──────── Input data ────────

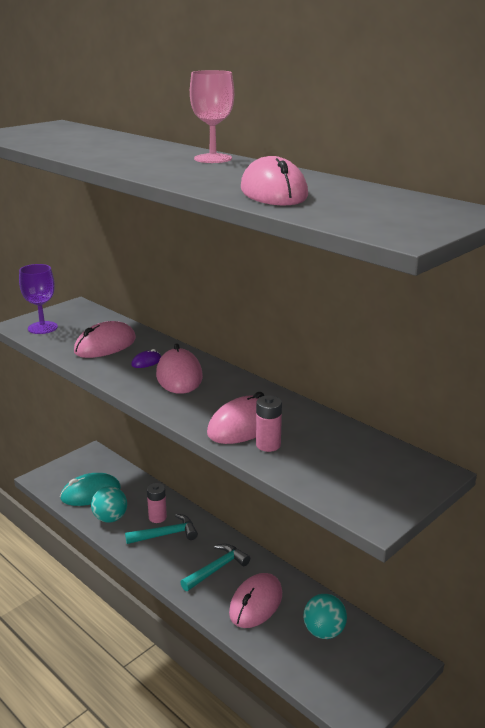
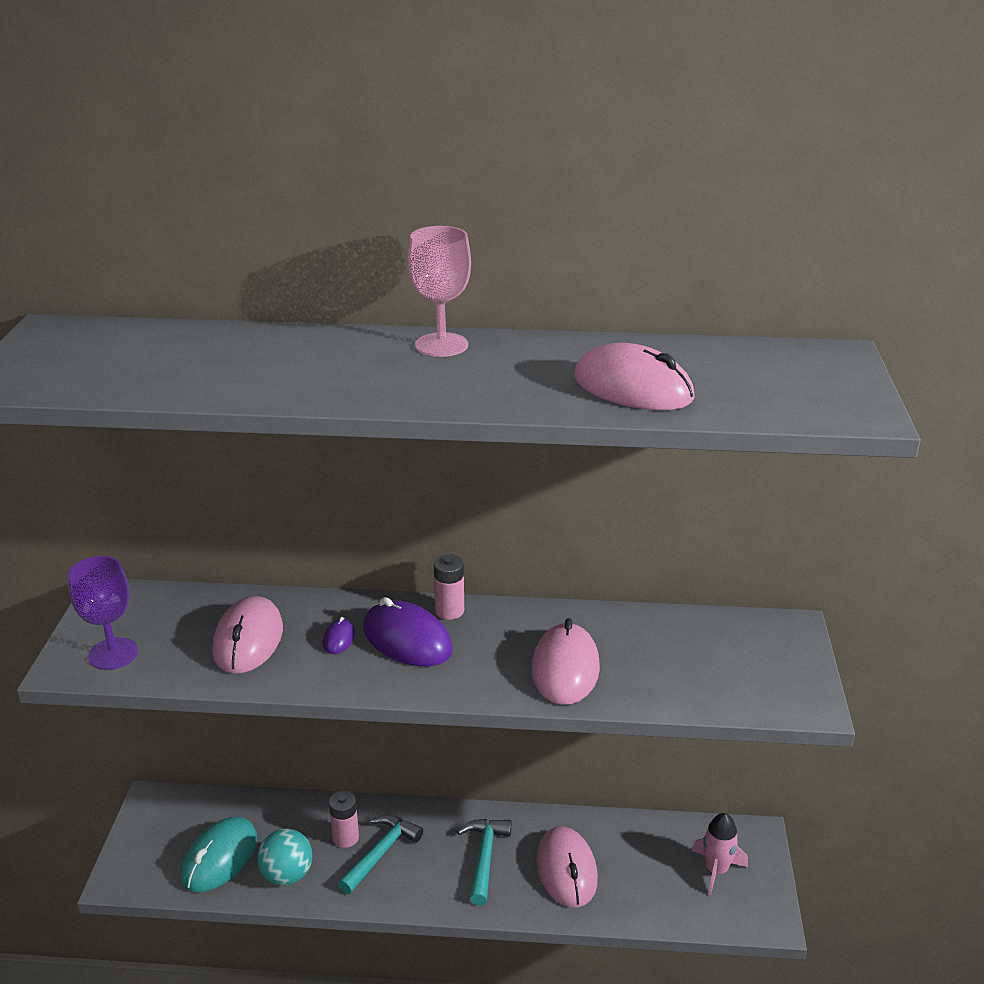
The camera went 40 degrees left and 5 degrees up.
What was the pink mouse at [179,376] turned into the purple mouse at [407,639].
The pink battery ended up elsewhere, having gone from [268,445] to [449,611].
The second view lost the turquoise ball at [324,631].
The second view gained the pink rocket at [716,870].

────────
──────── Input data ────────

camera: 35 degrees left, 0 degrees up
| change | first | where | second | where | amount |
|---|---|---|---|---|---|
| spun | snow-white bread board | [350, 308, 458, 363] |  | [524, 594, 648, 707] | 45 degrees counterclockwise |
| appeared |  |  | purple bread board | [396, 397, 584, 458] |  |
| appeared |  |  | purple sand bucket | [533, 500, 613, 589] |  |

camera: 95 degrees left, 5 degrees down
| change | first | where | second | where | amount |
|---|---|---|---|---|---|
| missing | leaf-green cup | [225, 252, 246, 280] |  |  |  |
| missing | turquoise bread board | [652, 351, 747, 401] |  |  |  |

────────

### Directions for this task
Extract from the records above the lines from the one containing "camera: 35 degrees left, 0 degrees up" to the one containing "degrees counterclockwise |", both lines included, exactly as they appear and with nothing else.

### Answer to the problem
camera: 35 degrees left, 0 degrees up
| change | first | where | second | where | amount |
|---|---|---|---|---|---|
| spun | snow-white bread board | [350, 308, 458, 363] |  | [524, 594, 648, 707] | 45 degrees counterclockwise |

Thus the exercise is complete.